_TASK TO CARRY OUT_
From the data below, return each line in which the string "left" is found.

(Object tracking records)
== Segment start ==

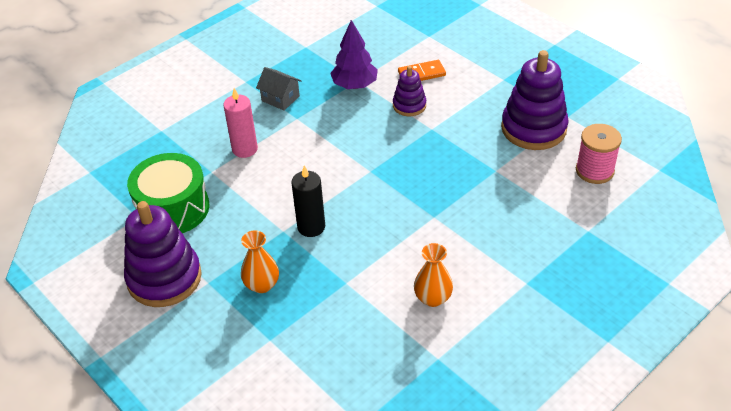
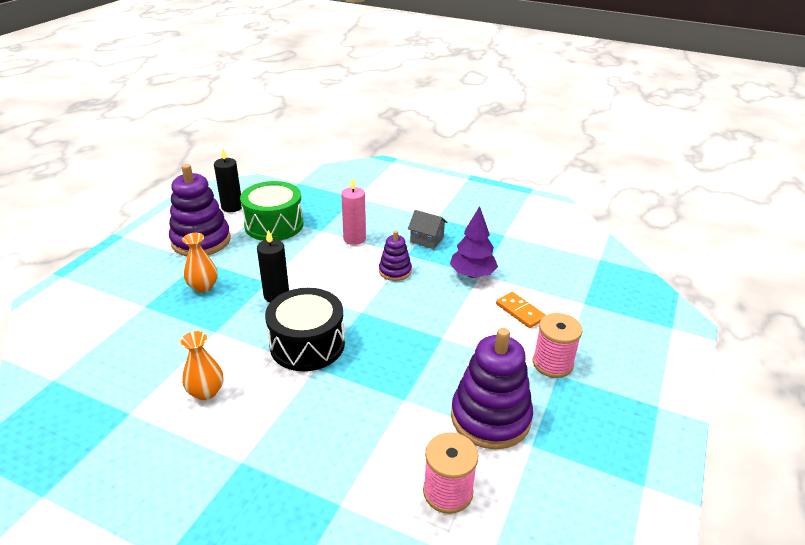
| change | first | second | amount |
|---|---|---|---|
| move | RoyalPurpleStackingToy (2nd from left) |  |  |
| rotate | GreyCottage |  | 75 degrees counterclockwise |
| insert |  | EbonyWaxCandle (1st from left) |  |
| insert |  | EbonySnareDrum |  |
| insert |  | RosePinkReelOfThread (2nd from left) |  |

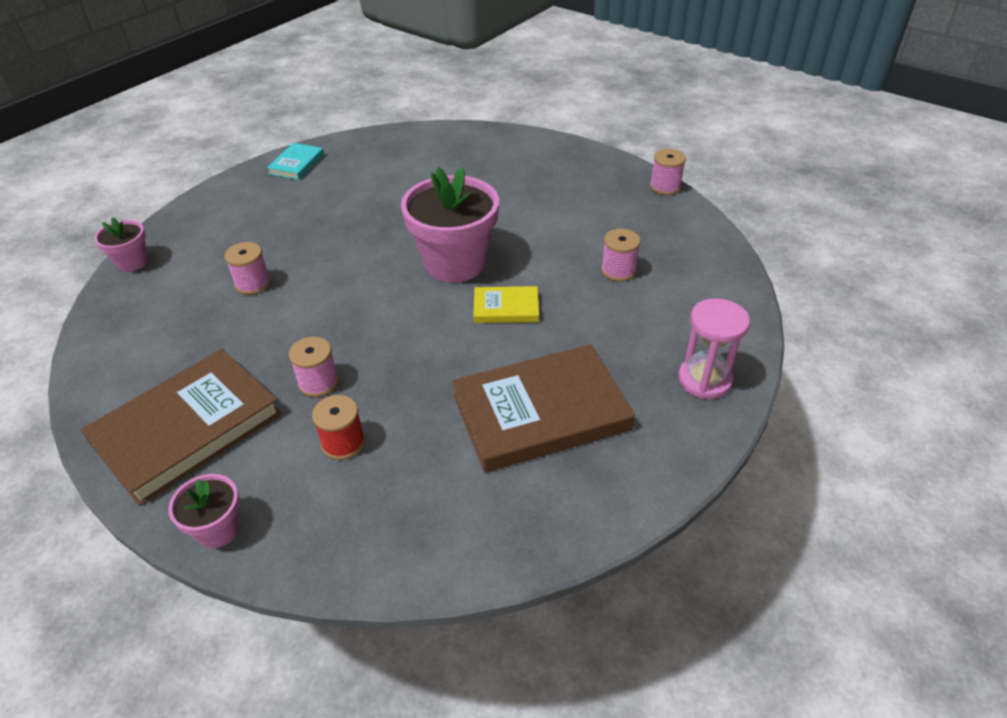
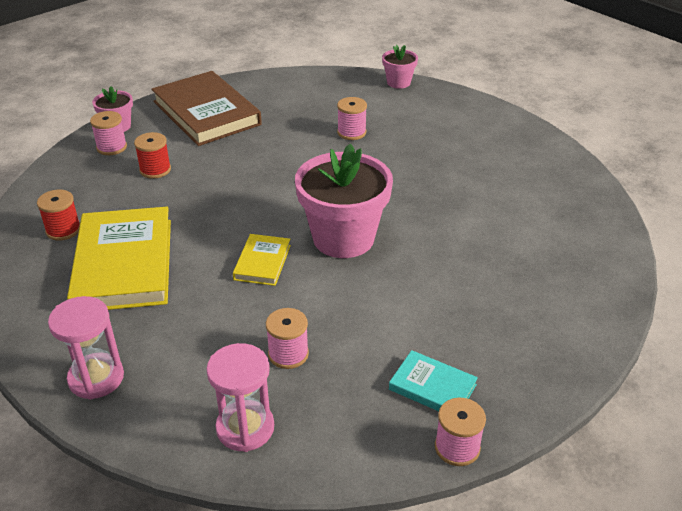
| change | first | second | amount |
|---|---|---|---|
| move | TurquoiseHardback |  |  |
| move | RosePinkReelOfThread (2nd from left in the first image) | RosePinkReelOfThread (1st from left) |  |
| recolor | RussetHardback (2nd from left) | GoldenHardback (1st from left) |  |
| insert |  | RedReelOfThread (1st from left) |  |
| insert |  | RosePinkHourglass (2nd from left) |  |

== Segment end ==

_SOLUTION TO THIS PROBLEM_
| move | RoyalPurpleStackingToy (2nd from left) |  |  |
| insert |  | EbonyWaxCandle (1st from left) |  |
| insert |  | RosePinkReelOfThread (2nd from left) |  |
| move | RosePinkReelOfThread (2nd from left in the first image) | RosePinkReelOfThread (1st from left) |  |
| recolor | RussetHardback (2nd from left) | GoldenHardback (1st from left) |  |
| insert |  | RedReelOfThread (1st from left) |  |
| insert |  | RosePinkHourglass (2nd from left) |  |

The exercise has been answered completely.